---------- DATA SUPPLIED

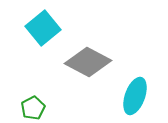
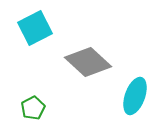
cyan square: moved 8 px left; rotated 12 degrees clockwise
gray diamond: rotated 15 degrees clockwise
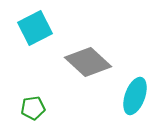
green pentagon: rotated 20 degrees clockwise
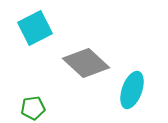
gray diamond: moved 2 px left, 1 px down
cyan ellipse: moved 3 px left, 6 px up
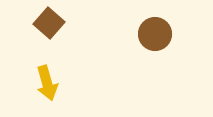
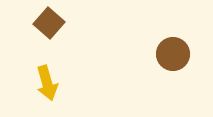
brown circle: moved 18 px right, 20 px down
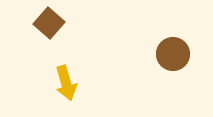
yellow arrow: moved 19 px right
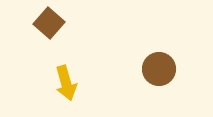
brown circle: moved 14 px left, 15 px down
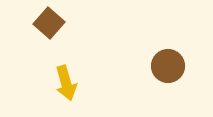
brown circle: moved 9 px right, 3 px up
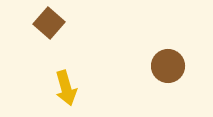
yellow arrow: moved 5 px down
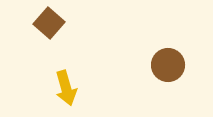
brown circle: moved 1 px up
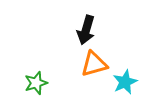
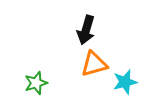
cyan star: rotated 10 degrees clockwise
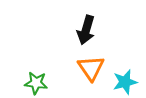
orange triangle: moved 3 px left, 4 px down; rotated 48 degrees counterclockwise
green star: rotated 25 degrees clockwise
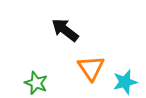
black arrow: moved 21 px left; rotated 112 degrees clockwise
green star: rotated 15 degrees clockwise
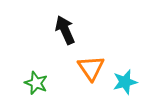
black arrow: rotated 28 degrees clockwise
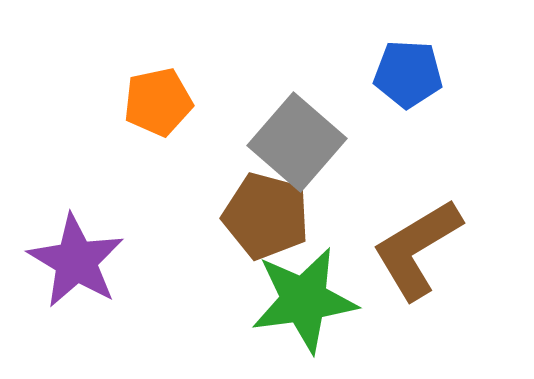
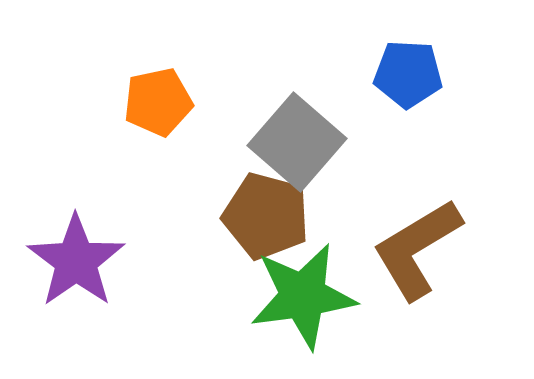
purple star: rotated 6 degrees clockwise
green star: moved 1 px left, 4 px up
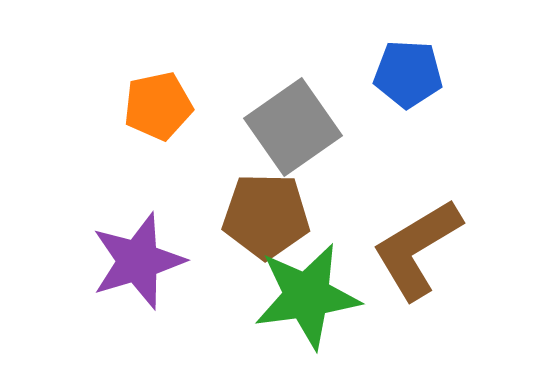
orange pentagon: moved 4 px down
gray square: moved 4 px left, 15 px up; rotated 14 degrees clockwise
brown pentagon: rotated 14 degrees counterclockwise
purple star: moved 62 px right; rotated 18 degrees clockwise
green star: moved 4 px right
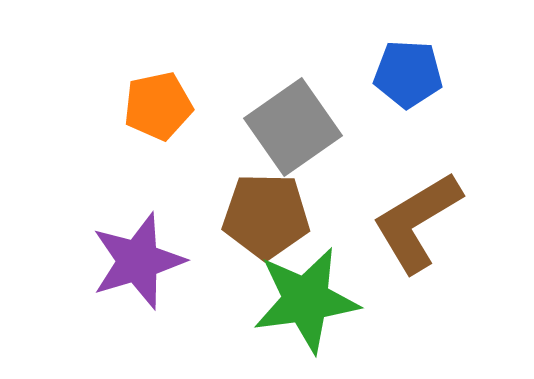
brown L-shape: moved 27 px up
green star: moved 1 px left, 4 px down
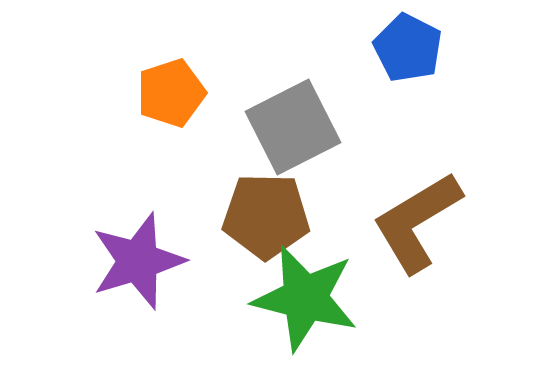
blue pentagon: moved 26 px up; rotated 24 degrees clockwise
orange pentagon: moved 13 px right, 13 px up; rotated 6 degrees counterclockwise
gray square: rotated 8 degrees clockwise
green star: moved 1 px left, 2 px up; rotated 22 degrees clockwise
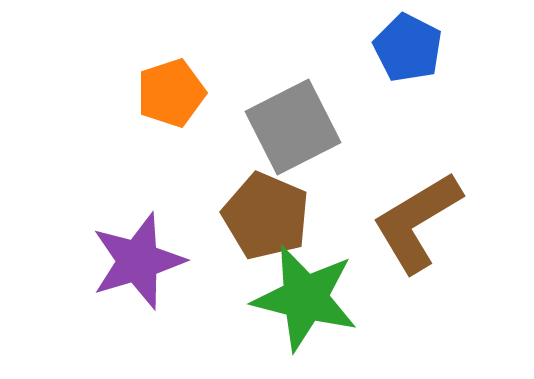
brown pentagon: rotated 22 degrees clockwise
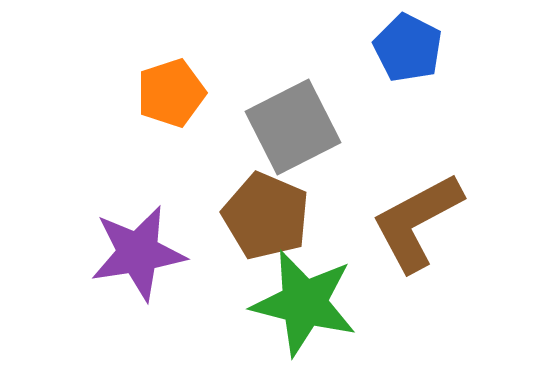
brown L-shape: rotated 3 degrees clockwise
purple star: moved 8 px up; rotated 8 degrees clockwise
green star: moved 1 px left, 5 px down
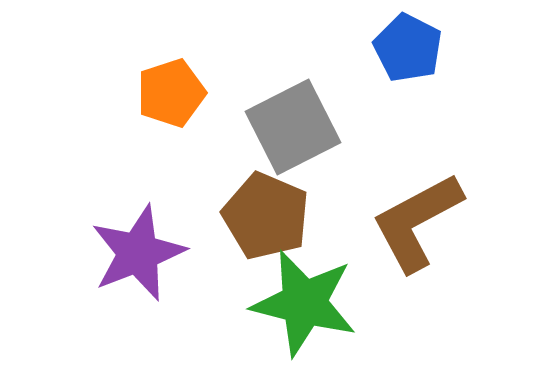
purple star: rotated 12 degrees counterclockwise
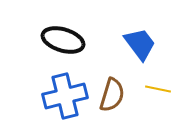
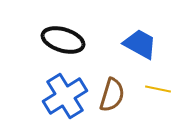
blue trapezoid: rotated 24 degrees counterclockwise
blue cross: rotated 18 degrees counterclockwise
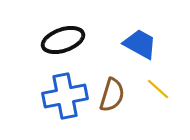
black ellipse: rotated 36 degrees counterclockwise
yellow line: rotated 30 degrees clockwise
blue cross: rotated 21 degrees clockwise
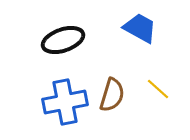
blue trapezoid: moved 16 px up
blue cross: moved 6 px down
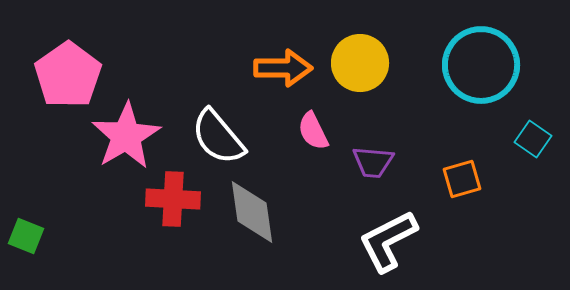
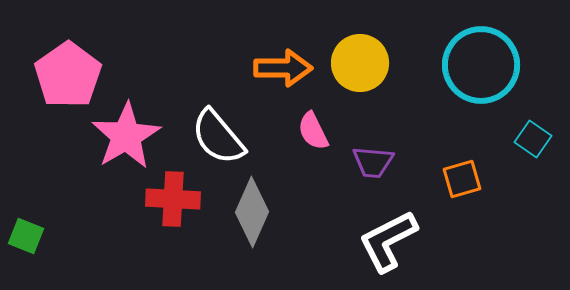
gray diamond: rotated 32 degrees clockwise
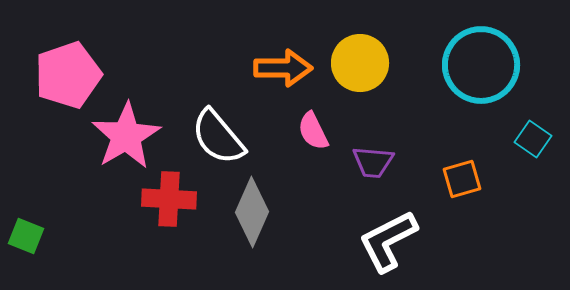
pink pentagon: rotated 16 degrees clockwise
red cross: moved 4 px left
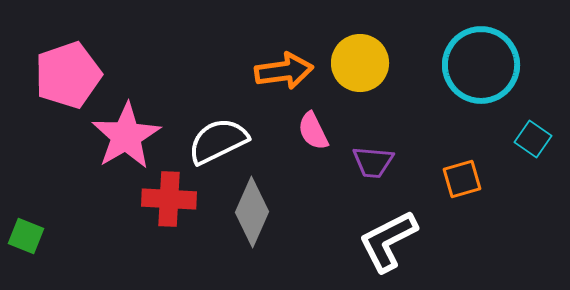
orange arrow: moved 1 px right, 3 px down; rotated 8 degrees counterclockwise
white semicircle: moved 4 px down; rotated 104 degrees clockwise
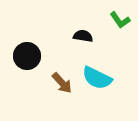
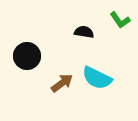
black semicircle: moved 1 px right, 4 px up
brown arrow: rotated 85 degrees counterclockwise
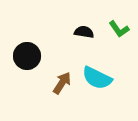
green L-shape: moved 1 px left, 9 px down
brown arrow: rotated 20 degrees counterclockwise
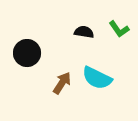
black circle: moved 3 px up
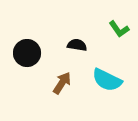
black semicircle: moved 7 px left, 13 px down
cyan semicircle: moved 10 px right, 2 px down
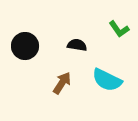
black circle: moved 2 px left, 7 px up
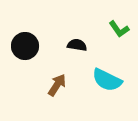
brown arrow: moved 5 px left, 2 px down
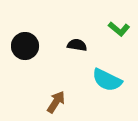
green L-shape: rotated 15 degrees counterclockwise
brown arrow: moved 1 px left, 17 px down
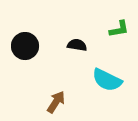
green L-shape: rotated 50 degrees counterclockwise
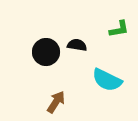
black circle: moved 21 px right, 6 px down
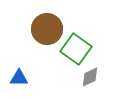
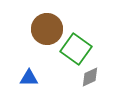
blue triangle: moved 10 px right
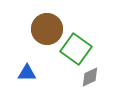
blue triangle: moved 2 px left, 5 px up
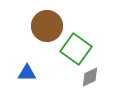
brown circle: moved 3 px up
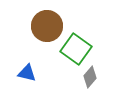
blue triangle: rotated 12 degrees clockwise
gray diamond: rotated 25 degrees counterclockwise
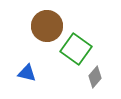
gray diamond: moved 5 px right
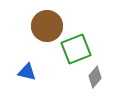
green square: rotated 32 degrees clockwise
blue triangle: moved 1 px up
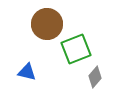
brown circle: moved 2 px up
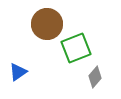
green square: moved 1 px up
blue triangle: moved 9 px left; rotated 48 degrees counterclockwise
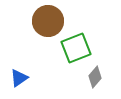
brown circle: moved 1 px right, 3 px up
blue triangle: moved 1 px right, 6 px down
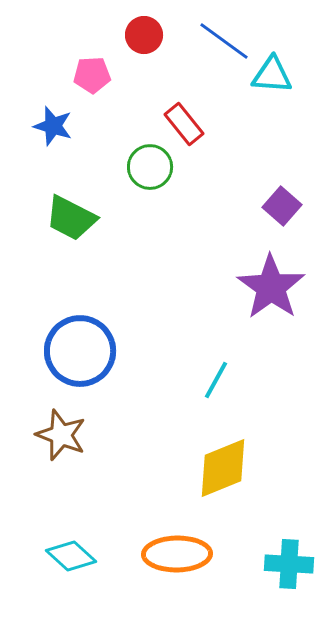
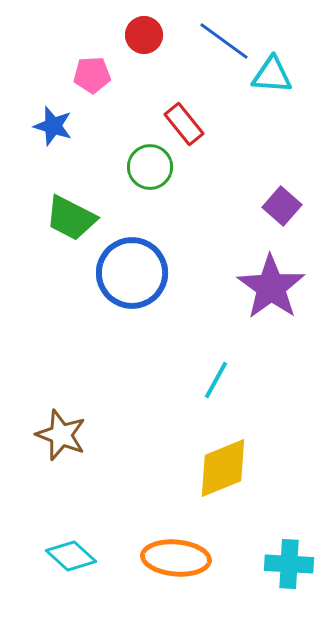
blue circle: moved 52 px right, 78 px up
orange ellipse: moved 1 px left, 4 px down; rotated 6 degrees clockwise
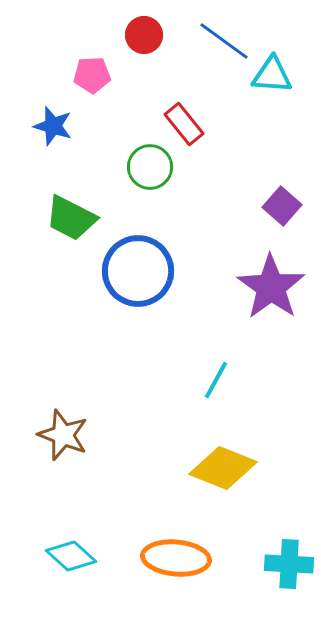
blue circle: moved 6 px right, 2 px up
brown star: moved 2 px right
yellow diamond: rotated 44 degrees clockwise
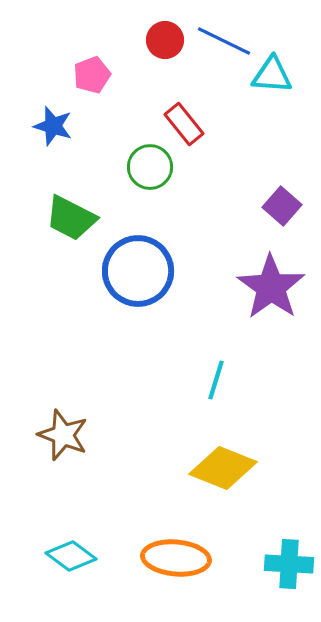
red circle: moved 21 px right, 5 px down
blue line: rotated 10 degrees counterclockwise
pink pentagon: rotated 18 degrees counterclockwise
cyan line: rotated 12 degrees counterclockwise
cyan diamond: rotated 6 degrees counterclockwise
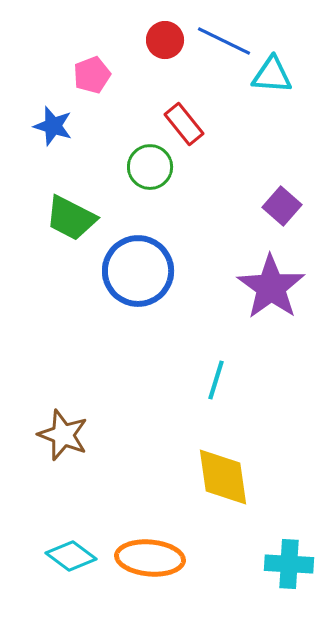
yellow diamond: moved 9 px down; rotated 60 degrees clockwise
orange ellipse: moved 26 px left
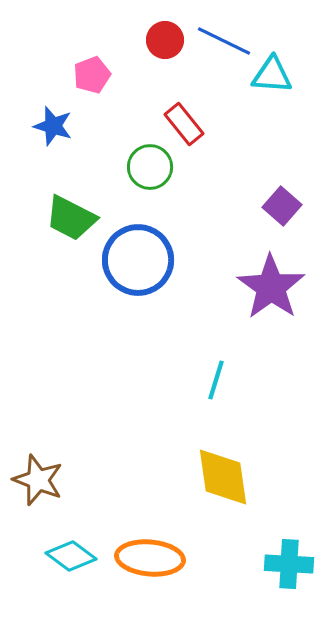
blue circle: moved 11 px up
brown star: moved 25 px left, 45 px down
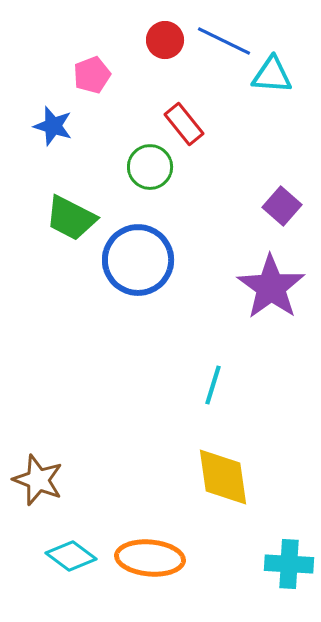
cyan line: moved 3 px left, 5 px down
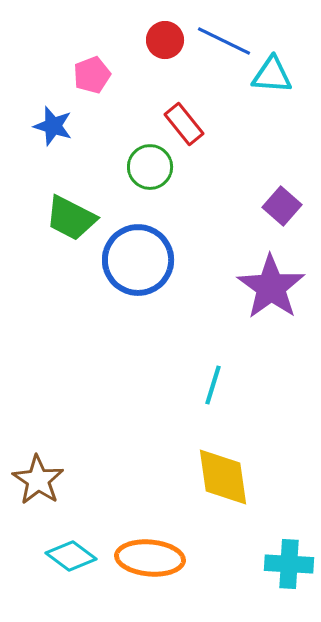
brown star: rotated 12 degrees clockwise
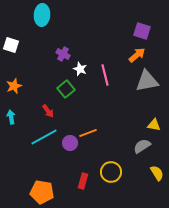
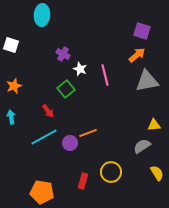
yellow triangle: rotated 16 degrees counterclockwise
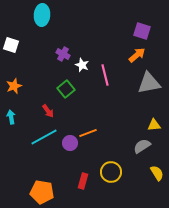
white star: moved 2 px right, 4 px up
gray triangle: moved 2 px right, 2 px down
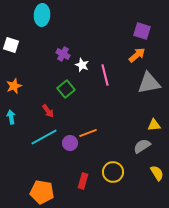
yellow circle: moved 2 px right
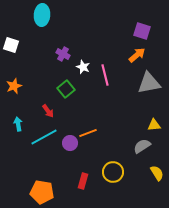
white star: moved 1 px right, 2 px down
cyan arrow: moved 7 px right, 7 px down
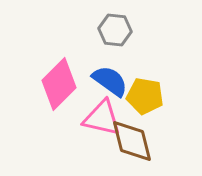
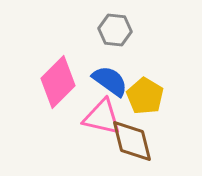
pink diamond: moved 1 px left, 2 px up
yellow pentagon: rotated 21 degrees clockwise
pink triangle: moved 1 px up
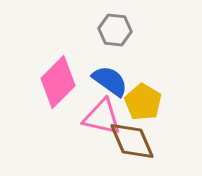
yellow pentagon: moved 2 px left, 6 px down
brown diamond: rotated 9 degrees counterclockwise
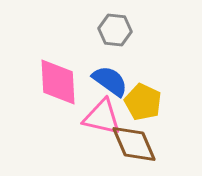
pink diamond: rotated 48 degrees counterclockwise
yellow pentagon: rotated 6 degrees counterclockwise
brown diamond: moved 2 px right, 3 px down
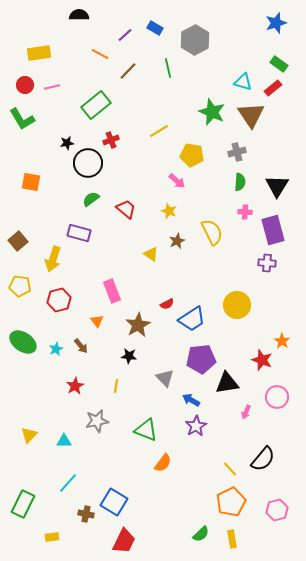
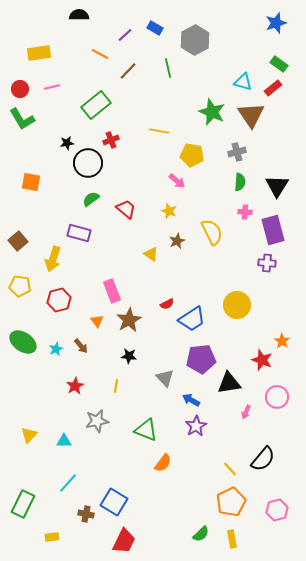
red circle at (25, 85): moved 5 px left, 4 px down
yellow line at (159, 131): rotated 42 degrees clockwise
brown star at (138, 325): moved 9 px left, 5 px up
black triangle at (227, 383): moved 2 px right
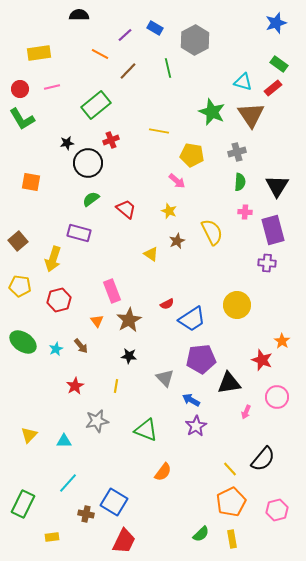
orange semicircle at (163, 463): moved 9 px down
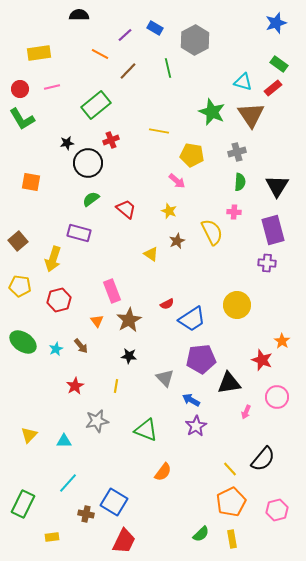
pink cross at (245, 212): moved 11 px left
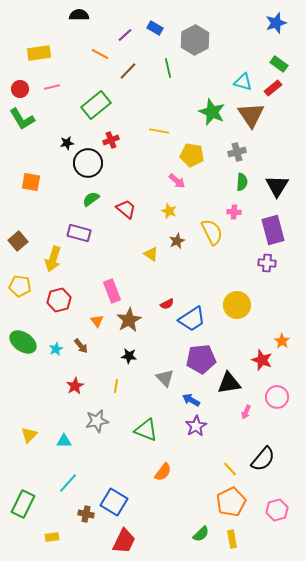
green semicircle at (240, 182): moved 2 px right
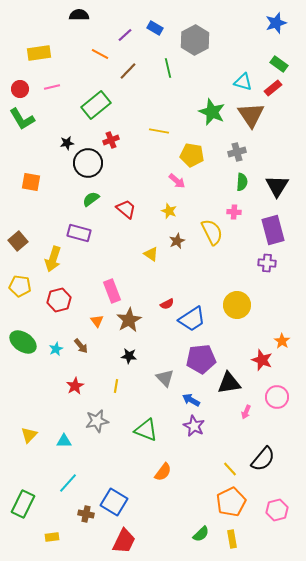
purple star at (196, 426): moved 2 px left; rotated 15 degrees counterclockwise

--------------------

* **TASK INSTRUCTIONS**
Lay out every line of these records as a JSON list of strings, one string per line, with blank lines dropped. Leave the picture markers out of the list.

* **PROBLEM SOLUTION**
[
  "cyan square: moved 8 px left; rotated 12 degrees clockwise",
  "gray diamond: rotated 15 degrees clockwise",
  "green pentagon: rotated 20 degrees clockwise",
  "gray diamond: moved 2 px left, 1 px down",
  "cyan ellipse: moved 3 px left, 6 px up",
  "brown circle: moved 18 px right, 20 px down",
  "yellow arrow: moved 19 px right",
  "brown circle: moved 14 px left, 15 px down",
  "brown circle: moved 9 px right, 3 px up",
  "yellow arrow: moved 5 px down",
  "brown circle: moved 1 px up",
  "cyan star: rotated 10 degrees clockwise",
  "orange triangle: moved 3 px left, 4 px down; rotated 48 degrees counterclockwise",
  "green star: rotated 25 degrees clockwise",
  "black arrow: moved 21 px left; rotated 112 degrees clockwise",
  "green star: rotated 15 degrees clockwise",
  "black arrow: rotated 28 degrees clockwise",
  "purple star: rotated 6 degrees clockwise",
  "green star: moved 1 px left, 4 px up",
  "orange pentagon: moved 4 px down",
  "gray square: moved 4 px left, 15 px up; rotated 14 degrees clockwise",
  "brown pentagon: rotated 14 degrees counterclockwise",
  "purple star: moved 62 px right; rotated 18 degrees clockwise",
  "green star: moved 4 px right",
  "brown L-shape: moved 27 px up",
  "green star: moved 1 px left, 4 px down",
  "blue pentagon: moved 26 px up; rotated 24 degrees clockwise",
  "orange pentagon: moved 13 px right, 13 px up; rotated 6 degrees counterclockwise",
  "gray square: rotated 8 degrees clockwise",
  "green star: moved 1 px left, 2 px up; rotated 22 degrees clockwise",
  "brown pentagon: rotated 22 degrees clockwise",
  "brown L-shape: rotated 3 degrees clockwise",
  "purple star: moved 8 px up; rotated 8 degrees clockwise",
  "green star: moved 1 px left, 5 px down",
  "purple star: rotated 12 degrees counterclockwise",
  "blue trapezoid: rotated 24 degrees counterclockwise",
  "blue cross: rotated 18 degrees counterclockwise",
  "black ellipse: rotated 36 degrees counterclockwise",
  "yellow line: rotated 30 degrees clockwise",
  "blue cross: rotated 21 degrees clockwise",
  "blue trapezoid: moved 16 px up",
  "blue cross: moved 6 px down",
  "gray diamond: rotated 32 degrees clockwise",
  "pink pentagon: rotated 16 degrees clockwise",
  "red cross: moved 4 px left",
  "orange arrow: moved 1 px right, 3 px down; rotated 8 degrees counterclockwise",
  "white semicircle: moved 4 px down; rotated 104 degrees clockwise",
  "black semicircle: moved 1 px right, 4 px up",
  "brown arrow: rotated 85 degrees counterclockwise",
  "green L-shape: moved 1 px left, 9 px down",
  "brown arrow: rotated 20 degrees counterclockwise",
  "black circle: moved 3 px up",
  "black semicircle: moved 7 px left, 13 px down",
  "cyan semicircle: moved 10 px right, 2 px down",
  "black circle: moved 2 px left, 7 px up",
  "brown arrow: moved 5 px left, 2 px down",
  "green L-shape: rotated 15 degrees counterclockwise",
  "brown arrow: moved 1 px left, 17 px down",
  "green L-shape: rotated 50 degrees counterclockwise",
  "black circle: moved 21 px right, 6 px down",
  "blue triangle: moved 10 px right",
  "blue triangle: moved 2 px left, 5 px up",
  "brown circle: moved 3 px up",
  "blue triangle: rotated 12 degrees clockwise",
  "gray diamond: rotated 25 degrees counterclockwise",
  "gray diamond: moved 5 px right",
  "green square: rotated 32 degrees clockwise",
  "blue triangle: moved 1 px up",
  "brown circle: moved 2 px up",
  "green square: moved 1 px up",
  "blue triangle: moved 9 px left; rotated 48 degrees counterclockwise",
  "brown circle: moved 1 px right, 3 px up",
  "blue triangle: moved 1 px right, 6 px down",
  "blue circle: moved 52 px right, 78 px up",
  "orange ellipse: moved 1 px left, 4 px down; rotated 6 degrees clockwise",
  "blue circle: moved 6 px right, 2 px up",
  "brown star: moved 2 px right",
  "yellow diamond: rotated 44 degrees clockwise",
  "red circle: moved 21 px right, 5 px down",
  "blue line: rotated 10 degrees counterclockwise",
  "pink pentagon: rotated 18 degrees counterclockwise",
  "cyan line: rotated 12 degrees counterclockwise",
  "cyan diamond: rotated 6 degrees counterclockwise",
  "yellow diamond: moved 9 px down; rotated 60 degrees clockwise",
  "orange ellipse: moved 26 px left",
  "blue circle: moved 11 px up",
  "brown star: moved 25 px left, 45 px down",
  "cyan line: moved 3 px left, 5 px down",
  "brown star: rotated 12 degrees clockwise",
  "yellow triangle: rotated 16 degrees counterclockwise",
  "white star: moved 2 px right, 4 px up",
  "gray triangle: moved 2 px right, 2 px down",
  "yellow circle: moved 2 px right",
  "white star: moved 1 px right, 2 px down",
  "cyan arrow: moved 7 px right, 7 px down",
  "pink diamond: moved 1 px left, 2 px up",
  "yellow pentagon: rotated 21 degrees clockwise",
  "pink triangle: moved 1 px up",
  "yellow pentagon: moved 2 px left, 6 px down",
  "brown diamond: rotated 9 degrees counterclockwise",
  "pink diamond: rotated 48 degrees counterclockwise",
  "yellow pentagon: rotated 6 degrees counterclockwise",
  "brown diamond: moved 2 px right, 3 px down",
  "red circle at (25, 85): moved 5 px left, 4 px down",
  "yellow line at (159, 131): rotated 42 degrees clockwise",
  "brown star at (138, 325): moved 9 px left, 5 px up",
  "black triangle at (227, 383): moved 2 px right",
  "orange semicircle at (163, 463): moved 9 px down",
  "pink cross at (245, 212): moved 11 px left",
  "green semicircle at (240, 182): moved 2 px right",
  "purple star at (196, 426): moved 2 px left; rotated 15 degrees counterclockwise"
]